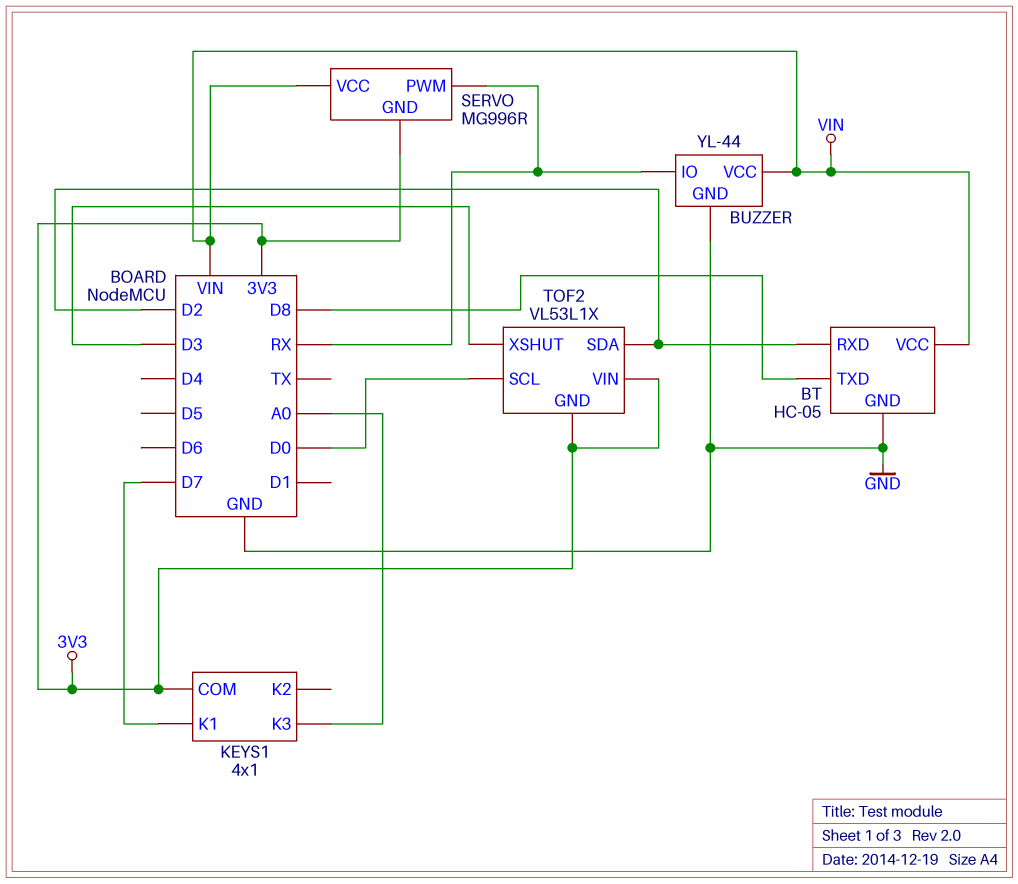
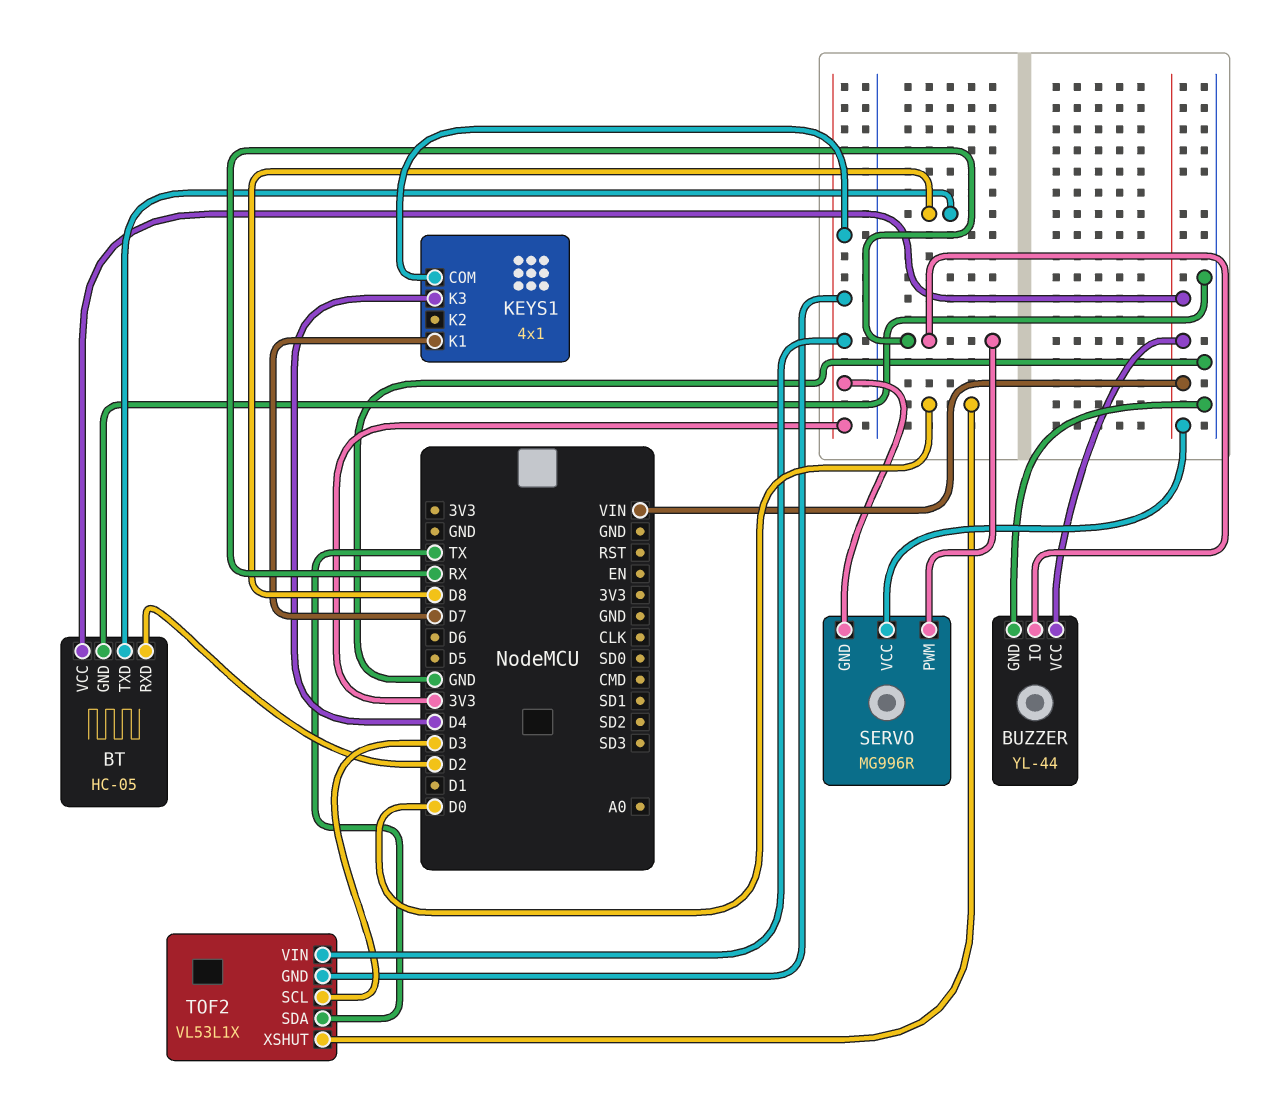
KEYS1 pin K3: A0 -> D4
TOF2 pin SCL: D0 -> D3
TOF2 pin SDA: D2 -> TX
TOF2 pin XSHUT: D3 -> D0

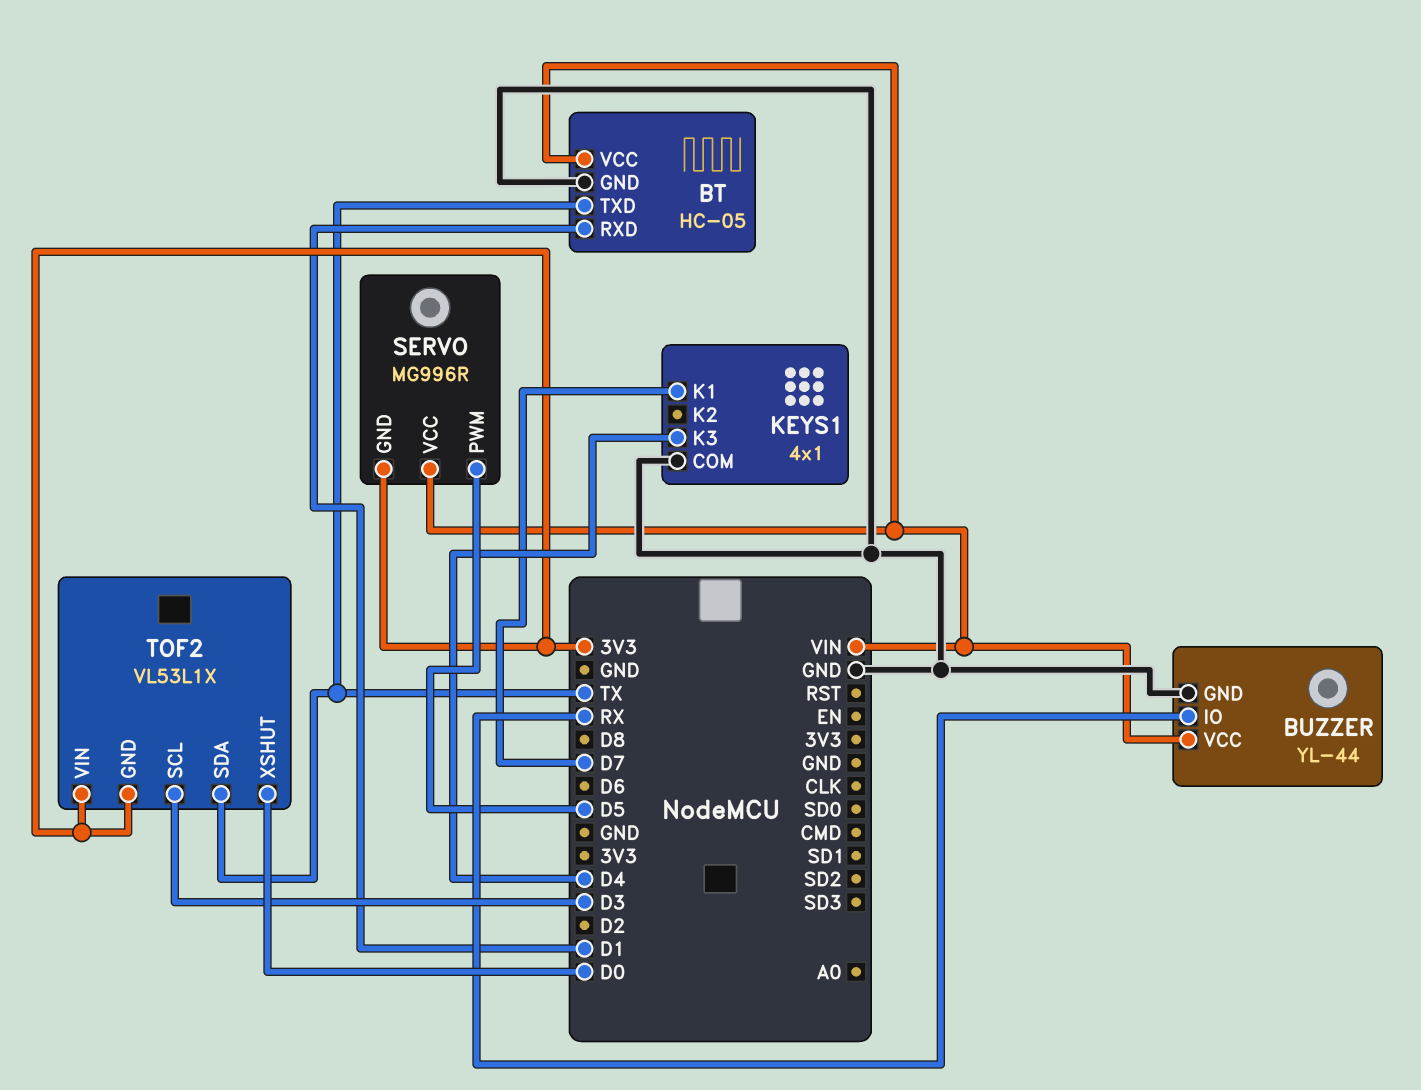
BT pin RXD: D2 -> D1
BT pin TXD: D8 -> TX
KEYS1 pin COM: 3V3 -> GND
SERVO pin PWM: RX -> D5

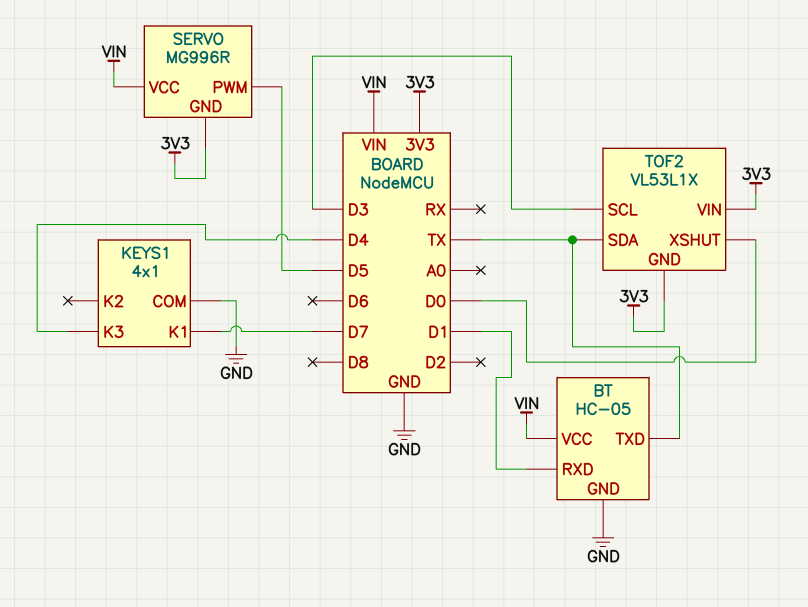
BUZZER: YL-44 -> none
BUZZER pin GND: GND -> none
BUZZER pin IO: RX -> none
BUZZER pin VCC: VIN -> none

> **Aim of the task**
All that is needed is an exact copy of the lines from the line with "BT pin RXD: D2 -> D1" through the end of the listing, both ends included, with no pictures.

> **Exercise output**
BT pin RXD: D2 -> D1
BT pin TXD: D8 -> TX
KEYS1 pin COM: 3V3 -> GND
SERVO pin PWM: RX -> D5

BUZZER: YL-44 -> none
BUZZER pin GND: GND -> none
BUZZER pin IO: RX -> none
BUZZER pin VCC: VIN -> none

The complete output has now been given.